[GIVEN ENTRIES]
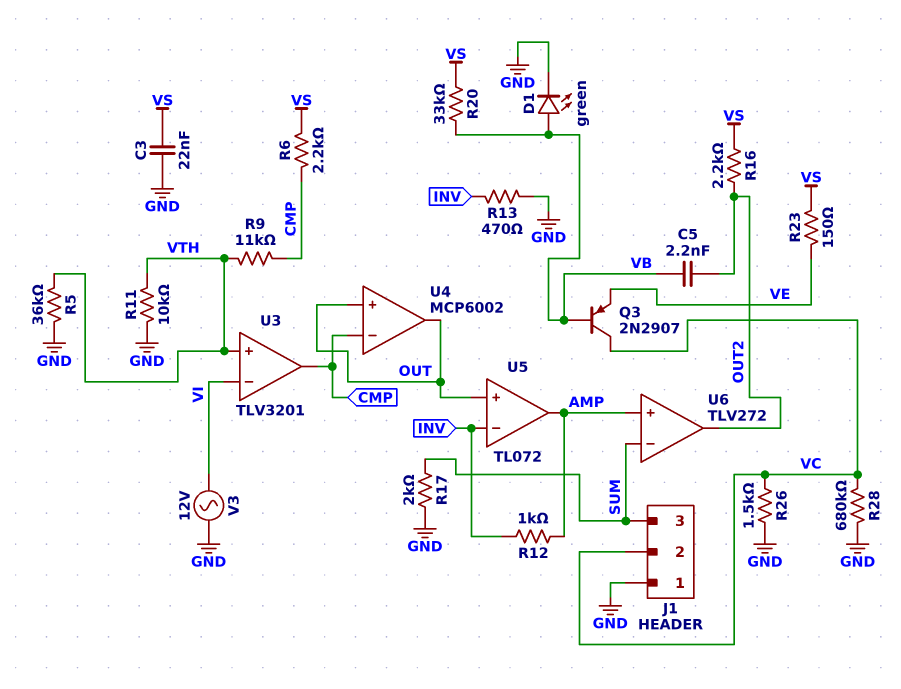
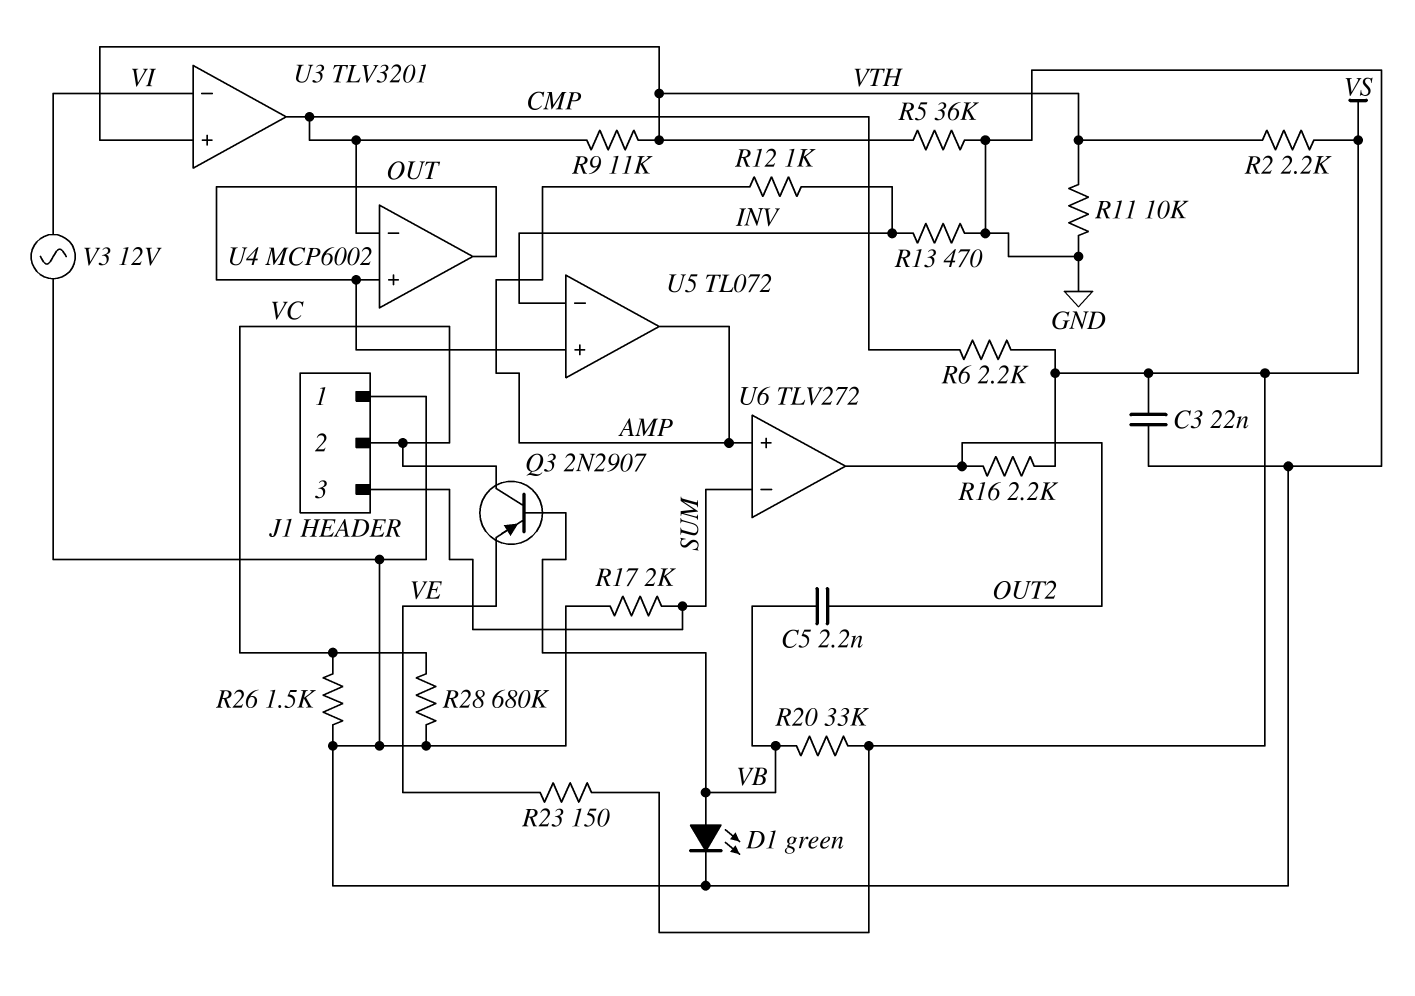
R2: none -> 2.2k (VS, VTH)

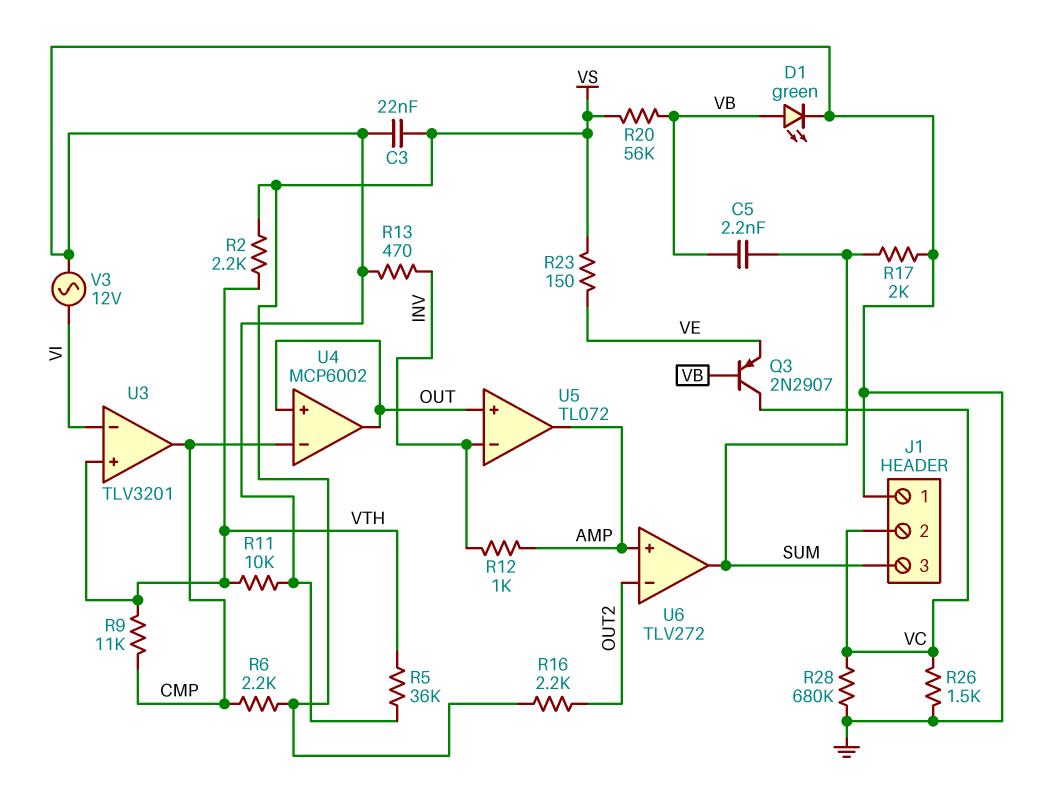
C5: 2.2nF (OUT2, VB) -> 2.2nF (SUM, VB)
R20: 33k (VB, VS) -> 56k (VB, VS)
U6 pin in-: SUM -> OUT2
U6 pin out: OUT2 -> SUM

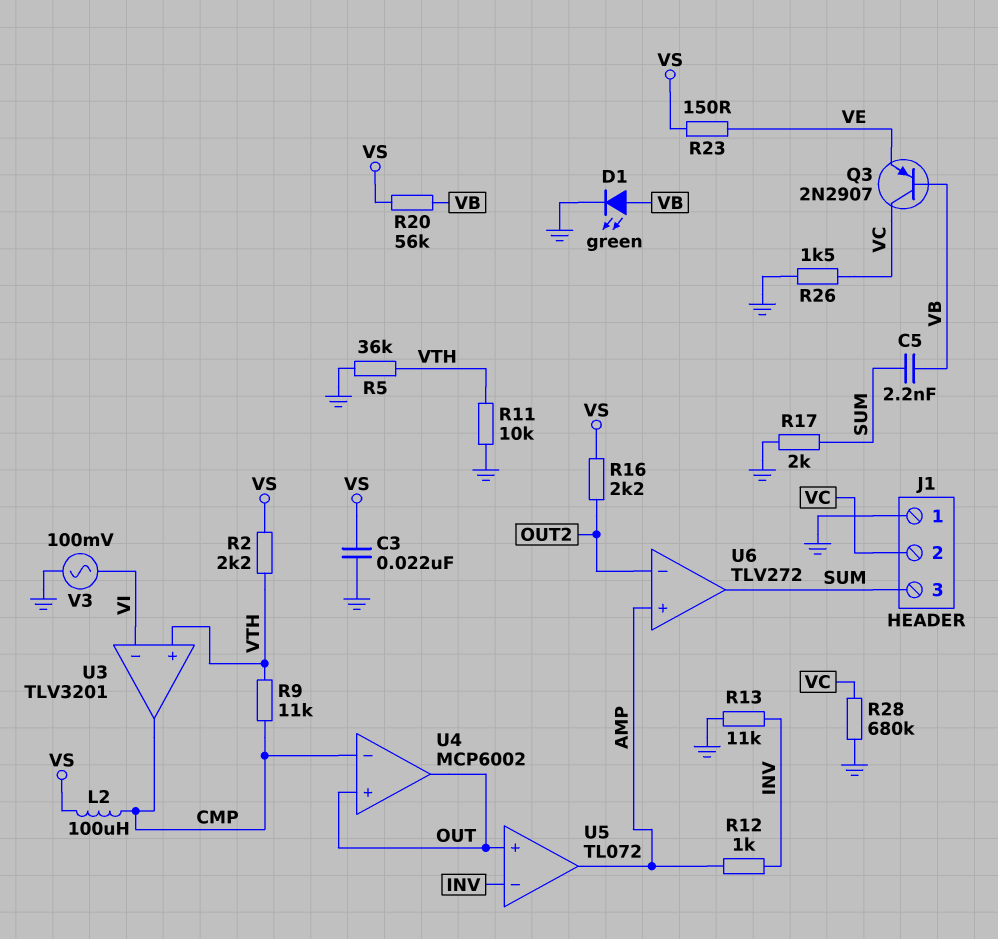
L2: none -> 100uH (CMP, VS)
R6: 2.2k (CMP, VS) -> none
R13: 470 (GND, INV) -> 11k (GND, INV)
V3: AC 12V (GND, VI) -> AC 100mV (GND, VI)

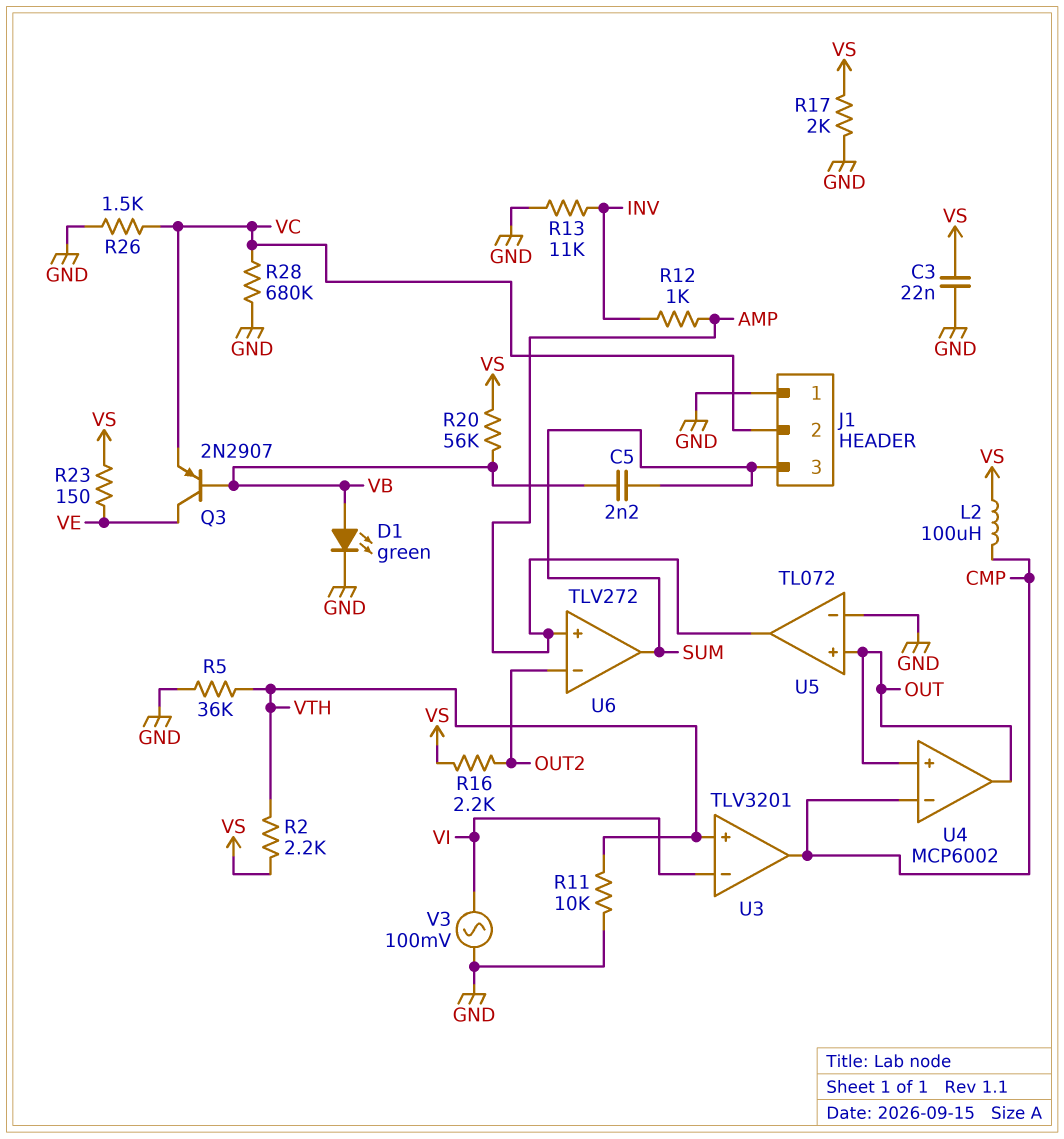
Q3: PNP 2N2907 (B VB, C VC, E VE) -> PNP 2N2907 (B VB, C VE, E VC)
R9: 11k (CMP, VTH) -> none
R17: 2k (GND, SUM) -> 2k (GND, VS)
U5 pin in-: INV -> GND

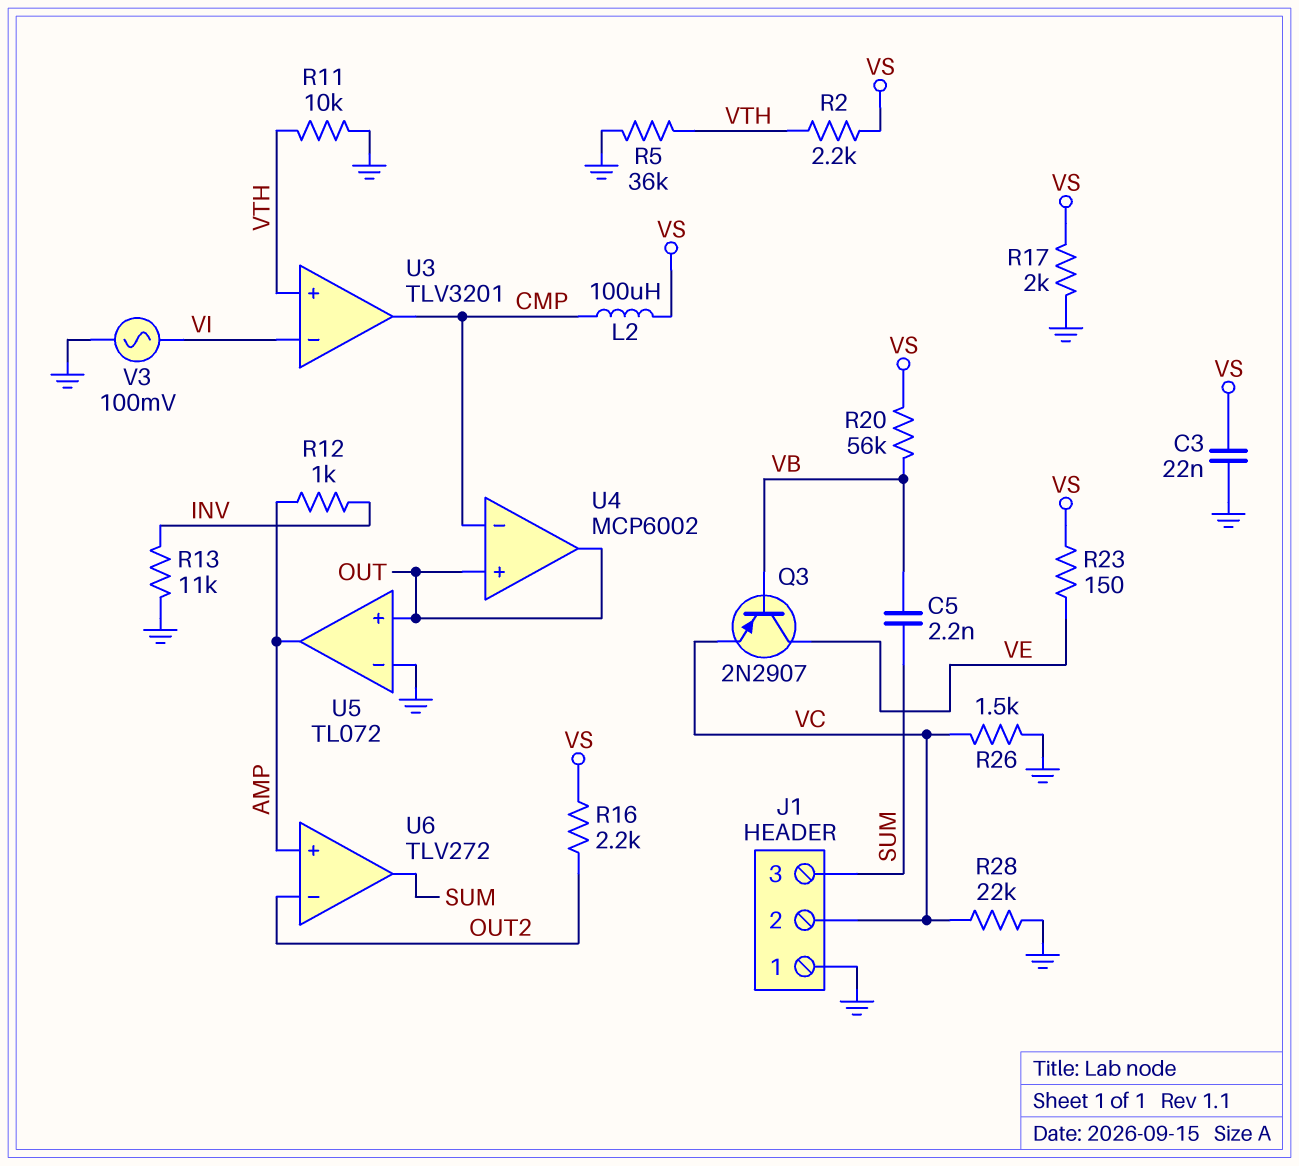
D1: LED green (A VB, K GND) -> none
R28: 680k (GND, VC) -> 22k (GND, VC)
[/GIVEN ENTRIES]
Please reproduce, word for word, every line from the first line of the records above through the line containing "V3: AC 12V (GND, VI) -> AC 100mV (GND, VI)", and leave out the pictures.

**SOLUTION TO THE EXERCISE**:
R2: none -> 2.2k (VS, VTH)

C5: 2.2nF (OUT2, VB) -> 2.2nF (SUM, VB)
R20: 33k (VB, VS) -> 56k (VB, VS)
U6 pin in-: SUM -> OUT2
U6 pin out: OUT2 -> SUM

L2: none -> 100uH (CMP, VS)
R6: 2.2k (CMP, VS) -> none
R13: 470 (GND, INV) -> 11k (GND, INV)
V3: AC 12V (GND, VI) -> AC 100mV (GND, VI)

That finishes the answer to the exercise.